| Supplied records |

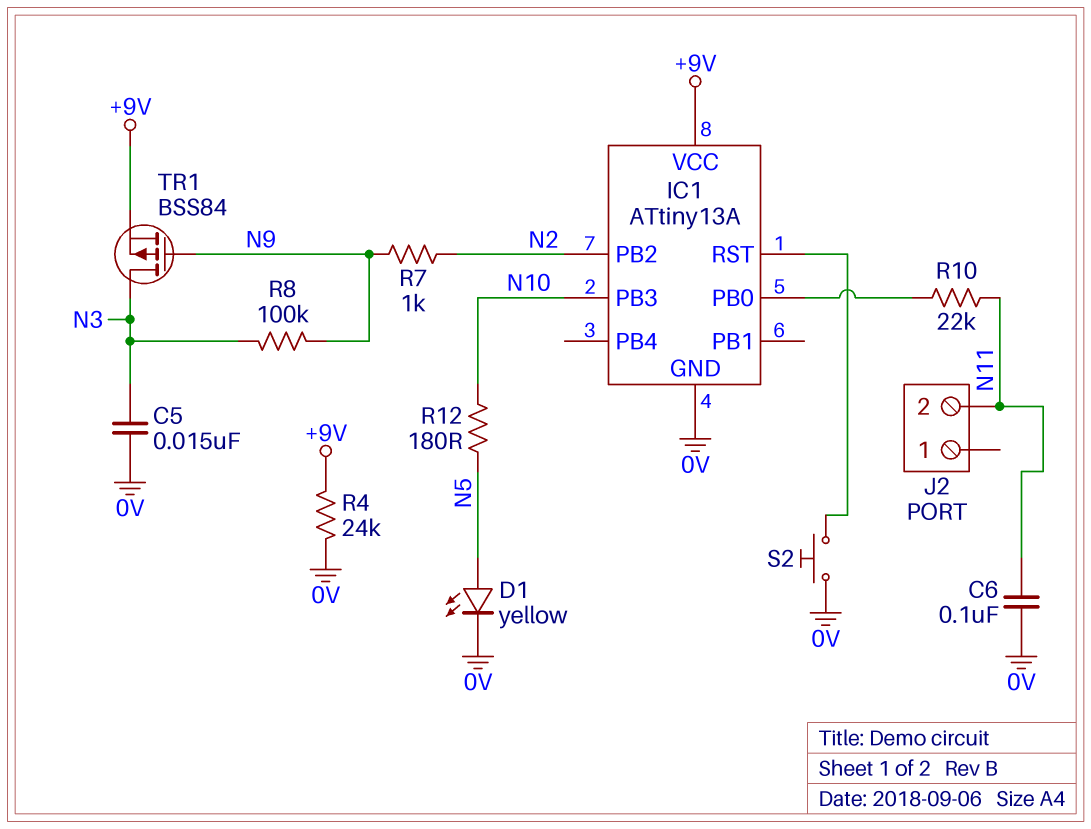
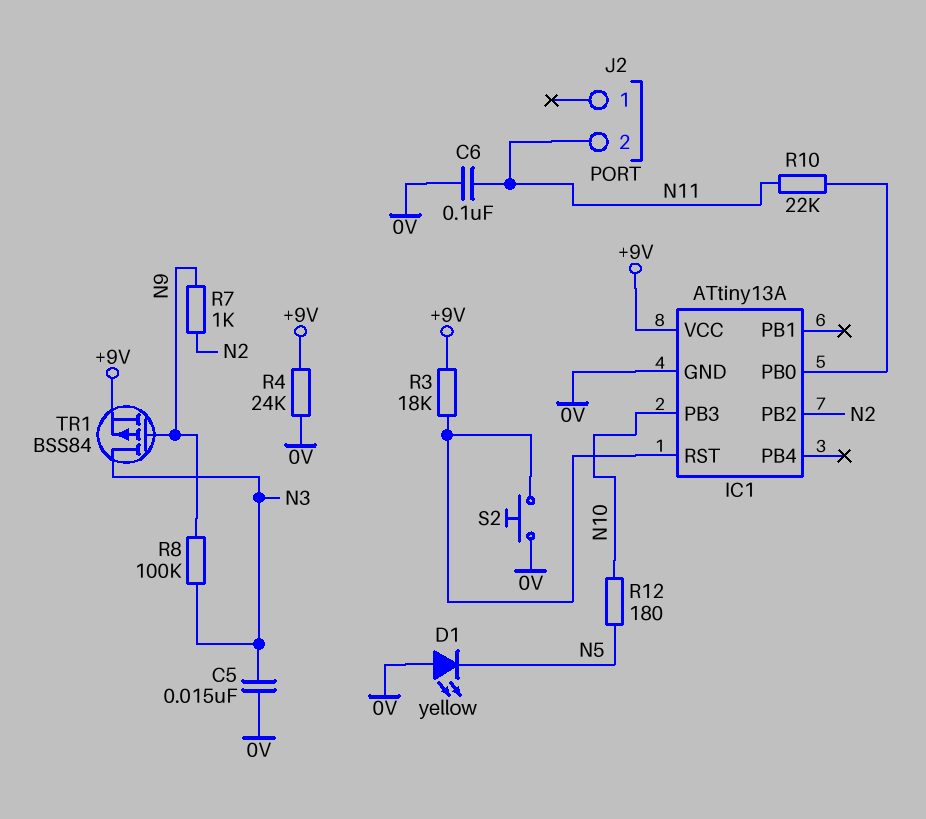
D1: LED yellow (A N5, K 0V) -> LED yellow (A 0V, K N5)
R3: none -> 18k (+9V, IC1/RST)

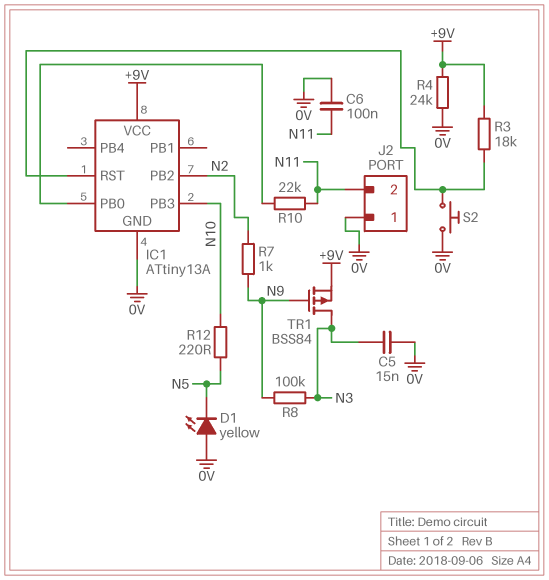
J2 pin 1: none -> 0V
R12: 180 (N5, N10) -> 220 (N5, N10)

* * *

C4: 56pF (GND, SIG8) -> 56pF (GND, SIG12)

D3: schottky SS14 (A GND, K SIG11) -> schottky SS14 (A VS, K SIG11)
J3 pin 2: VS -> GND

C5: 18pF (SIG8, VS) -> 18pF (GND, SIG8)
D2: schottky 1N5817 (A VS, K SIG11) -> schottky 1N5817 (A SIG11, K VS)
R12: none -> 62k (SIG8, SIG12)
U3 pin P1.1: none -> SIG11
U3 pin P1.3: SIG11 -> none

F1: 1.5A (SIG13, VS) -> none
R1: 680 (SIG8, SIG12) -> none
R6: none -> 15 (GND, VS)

| Aim of the task |
Out of the listing above, reproduce exactly the lines from the one with "C4: 56pF (GND, SIG8) -> 56pF (GND, SIG12)" up to and including the one with "R6: none -> 15 (GND, VS)".

| Output of the task |
C4: 56pF (GND, SIG8) -> 56pF (GND, SIG12)

D3: schottky SS14 (A GND, K SIG11) -> schottky SS14 (A VS, K SIG11)
J3 pin 2: VS -> GND

C5: 18pF (SIG8, VS) -> 18pF (GND, SIG8)
D2: schottky 1N5817 (A VS, K SIG11) -> schottky 1N5817 (A SIG11, K VS)
R12: none -> 62k (SIG8, SIG12)
U3 pin P1.1: none -> SIG11
U3 pin P1.3: SIG11 -> none

F1: 1.5A (SIG13, VS) -> none
R1: 680 (SIG8, SIG12) -> none
R6: none -> 15 (GND, VS)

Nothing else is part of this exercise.